◆ Description of the task ◆
Which lines of the data contain the string "mushroom"? Copy every one.

[Opening Listed records section]

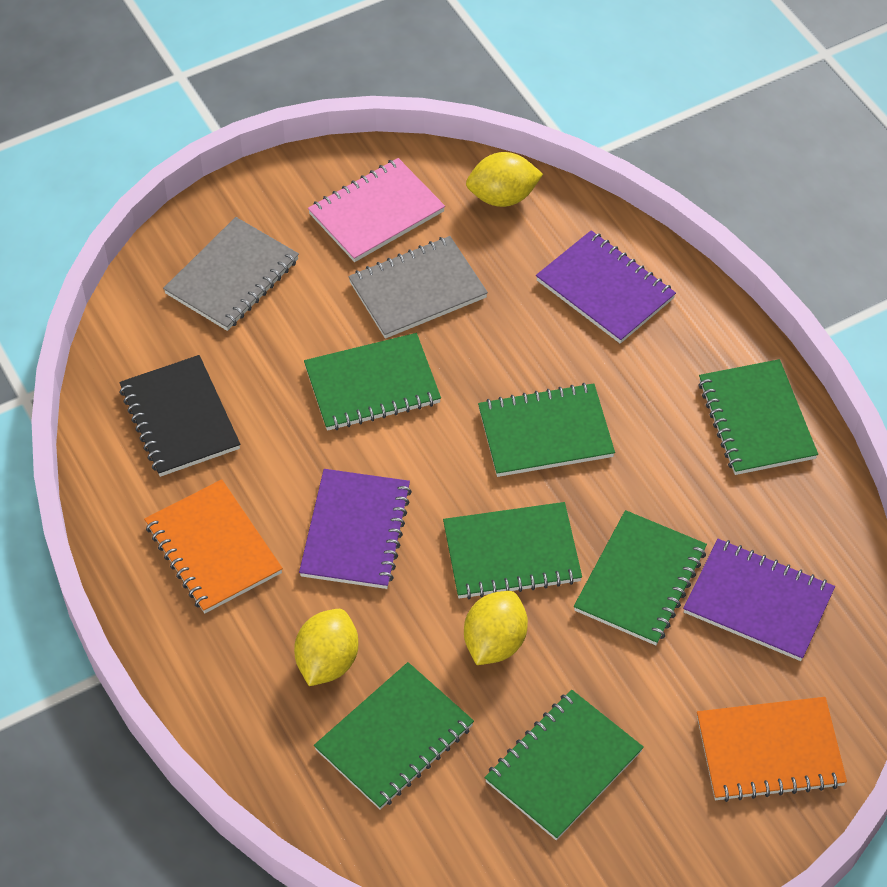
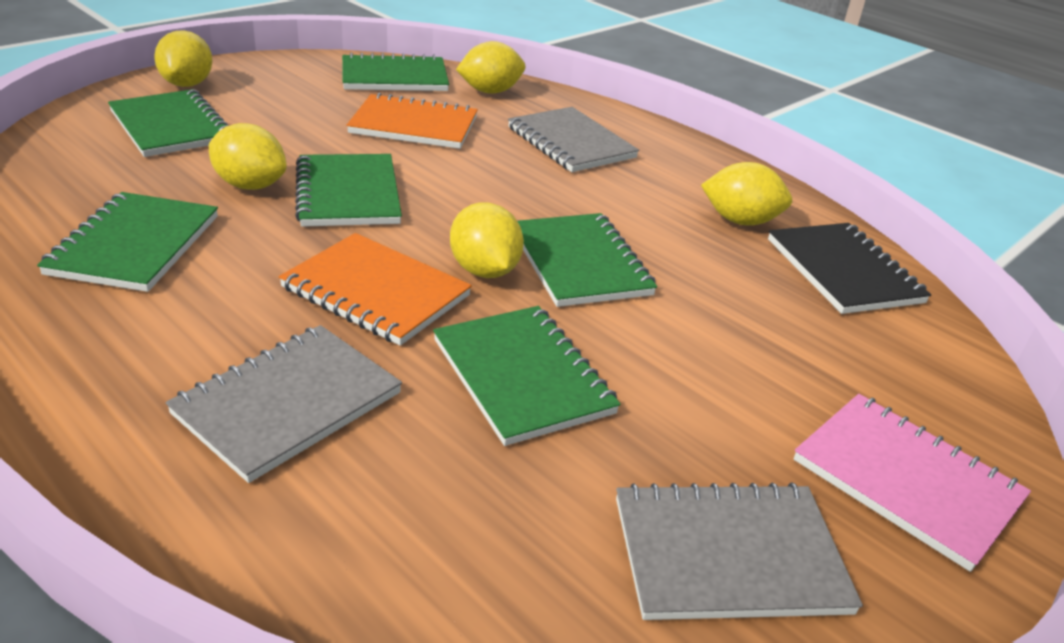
green notebook: 7 -> 6
grey notebook: 2 -> 3
purple notebook: 3 -> 0
yellow lemon: 3 -> 5

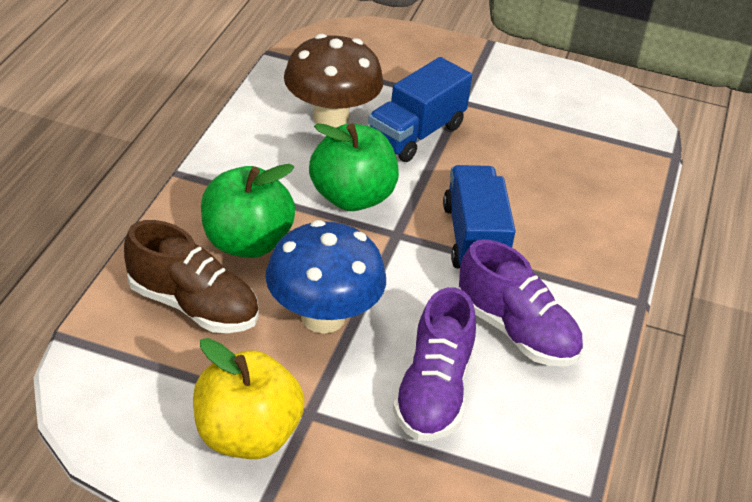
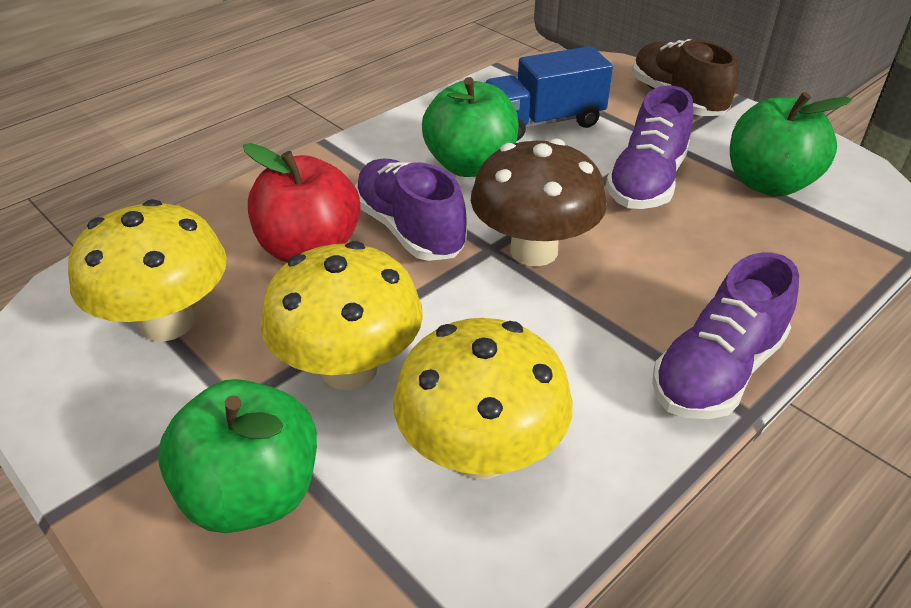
blue mushroom: 1 -> 0
blue truck: 2 -> 1
green apple: 2 -> 3
purple shoe: 2 -> 3
red apple: 0 -> 1
yellow apple: 1 -> 0
yellow mushroom: 0 -> 3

[Closing Listed records section]

◆ The completed task ◆
blue mushroom: 1 -> 0
yellow mushroom: 0 -> 3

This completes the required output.